What the exercise asks: Setting aside any pictures, reproduce the data exactly.

Given material:
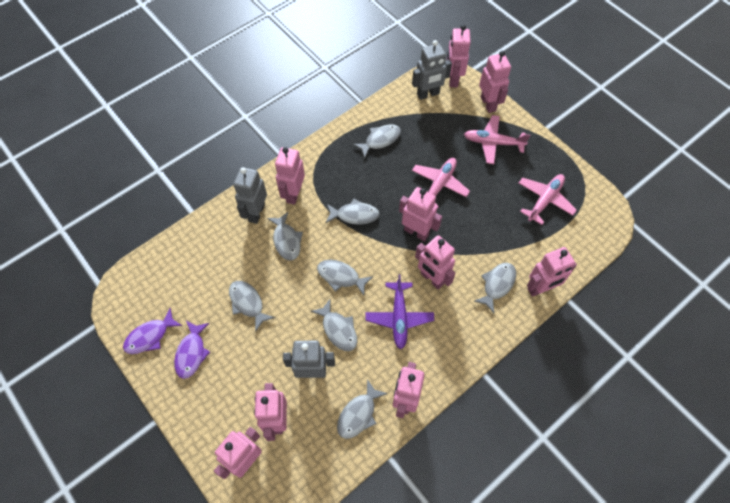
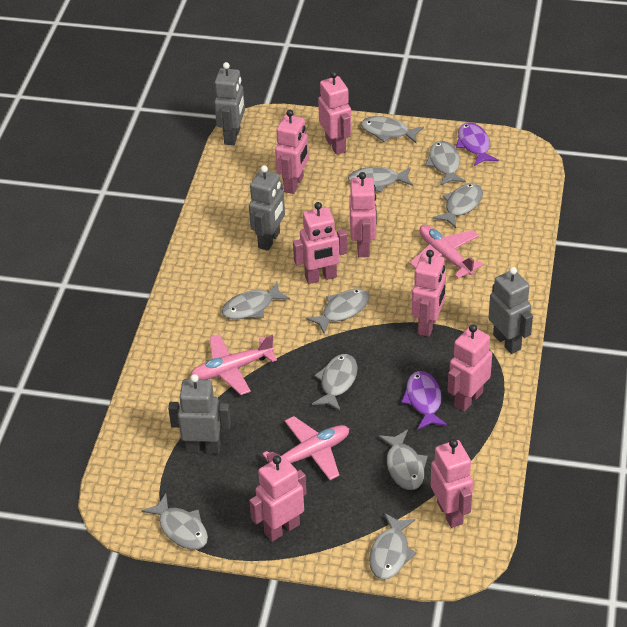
grey fish: 8 -> 10
grey robot: 3 -> 4
pink robot: 9 -> 8
purple plane: 1 -> 0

Task response:
grey fish: 8 -> 10
grey robot: 3 -> 4
pink robot: 9 -> 8
purple plane: 1 -> 0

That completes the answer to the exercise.